▶ Data records:
★ ★ ★
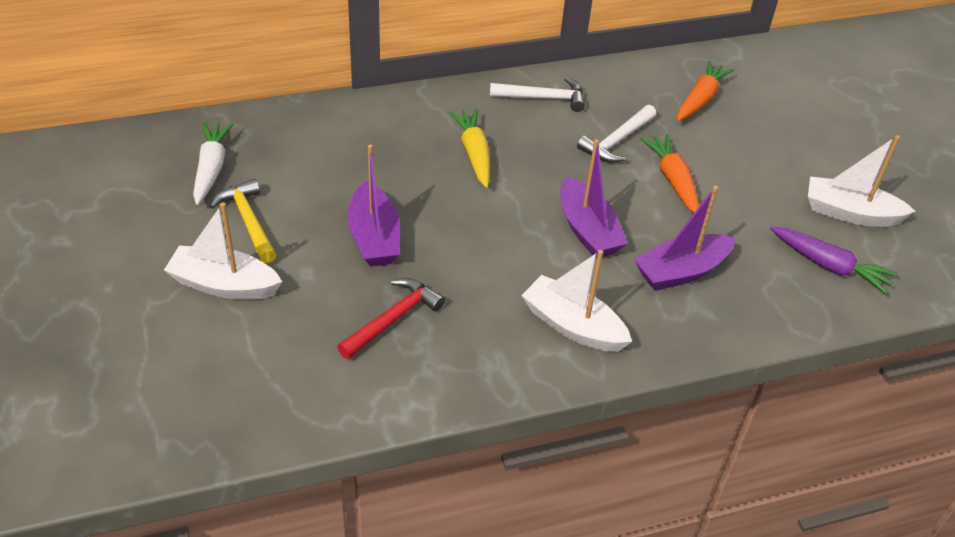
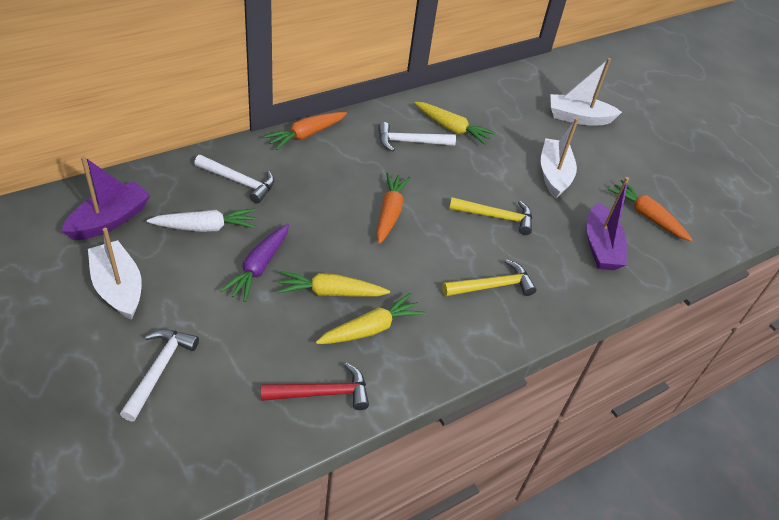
orange carrot: [641,134,699,213] [677,60,735,121] = 2 -> [264,112,347,150] [376,172,411,244] [608,180,692,241] = 3
purple boat: [348,145,400,267] [560,139,628,258] [634,186,736,291] = 3 -> [61,156,151,240] [586,177,629,270] = 2
white hammer: [490,77,585,112] [577,105,656,163] = 2 -> [120,329,199,421] [194,155,275,204] [378,122,456,151] = 3
yellow carrot: [449,109,490,188] = 1 -> [277,271,390,297] [316,293,425,344] [414,102,495,145] = 3
yellow hammer: [210,179,277,263] = 1 -> [442,259,537,296] [449,197,532,235] = 2

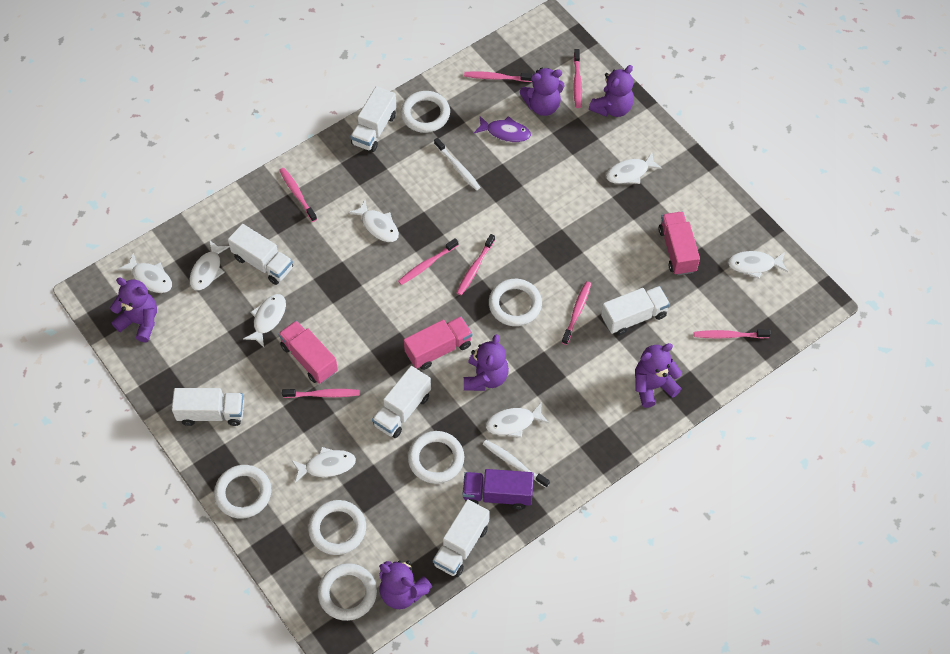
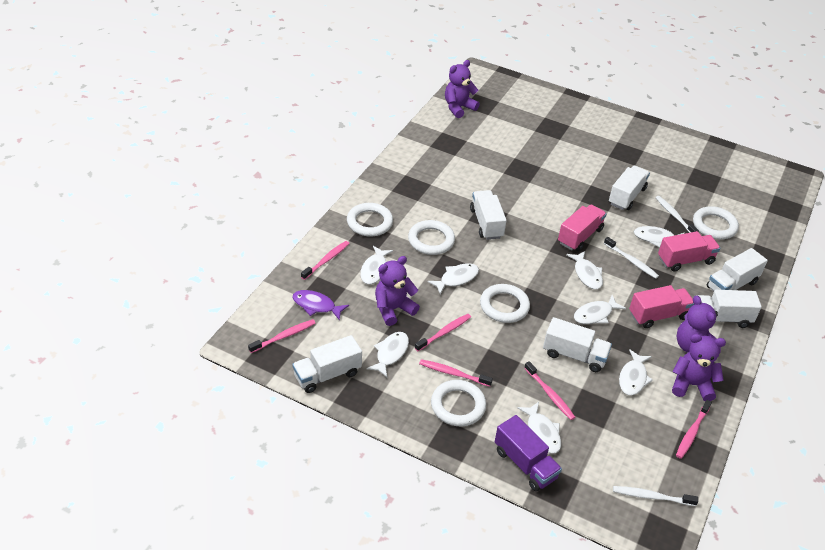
pink toothbrush: [279,168,317,222] [282,389,360,398] [398,238,458,285] [456,234,495,295] [464,71,533,82] [562,281,591,345] [573,49,582,108] [694,330,771,339] = 8 -> [248,319,316,353] [301,241,350,280] [415,314,471,351] [419,359,493,387] [524,361,575,420] [676,400,712,459] = 6
purple teddy bear: [110,278,157,343] [379,561,432,609] [464,334,509,391] [520,68,565,116] [589,65,634,117] [635,343,682,408] = 6 -> [375,256,420,326] [445,60,480,118] [672,334,726,401] [676,296,721,354] = 4
white ring: [214,465,271,519] [308,500,366,555] [318,563,377,621] [401,91,450,133] [408,431,464,484] [489,279,542,326] = 6 -> [347,203,393,236] [408,220,455,255] [431,380,486,426] [480,284,530,323] [693,206,739,239] = 5
white toothbrush: [434,138,481,190] [483,440,550,488] = 2 -> [604,237,659,279] [613,486,698,506] [655,196,699,233] = 3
★ ★ ★
Repeat the lines above precisely and skip every picture.

▶ Solution for this problem:
orange carrot: [641,134,699,213] [677,60,735,121] = 2 -> [264,112,347,150] [376,172,411,244] [608,180,692,241] = 3
purple boat: [348,145,400,267] [560,139,628,258] [634,186,736,291] = 3 -> [61,156,151,240] [586,177,629,270] = 2
white hammer: [490,77,585,112] [577,105,656,163] = 2 -> [120,329,199,421] [194,155,275,204] [378,122,456,151] = 3
yellow carrot: [449,109,490,188] = 1 -> [277,271,390,297] [316,293,425,344] [414,102,495,145] = 3
yellow hammer: [210,179,277,263] = 1 -> [442,259,537,296] [449,197,532,235] = 2

pink toothbrush: [279,168,317,222] [282,389,360,398] [398,238,458,285] [456,234,495,295] [464,71,533,82] [562,281,591,345] [573,49,582,108] [694,330,771,339] = 8 -> [248,319,316,353] [301,241,350,280] [415,314,471,351] [419,359,493,387] [524,361,575,420] [676,400,712,459] = 6
purple teddy bear: [110,278,157,343] [379,561,432,609] [464,334,509,391] [520,68,565,116] [589,65,634,117] [635,343,682,408] = 6 -> [375,256,420,326] [445,60,480,118] [672,334,726,401] [676,296,721,354] = 4
white ring: [214,465,271,519] [308,500,366,555] [318,563,377,621] [401,91,450,133] [408,431,464,484] [489,279,542,326] = 6 -> [347,203,393,236] [408,220,455,255] [431,380,486,426] [480,284,530,323] [693,206,739,239] = 5
white toothbrush: [434,138,481,190] [483,440,550,488] = 2 -> [604,237,659,279] [613,486,698,506] [655,196,699,233] = 3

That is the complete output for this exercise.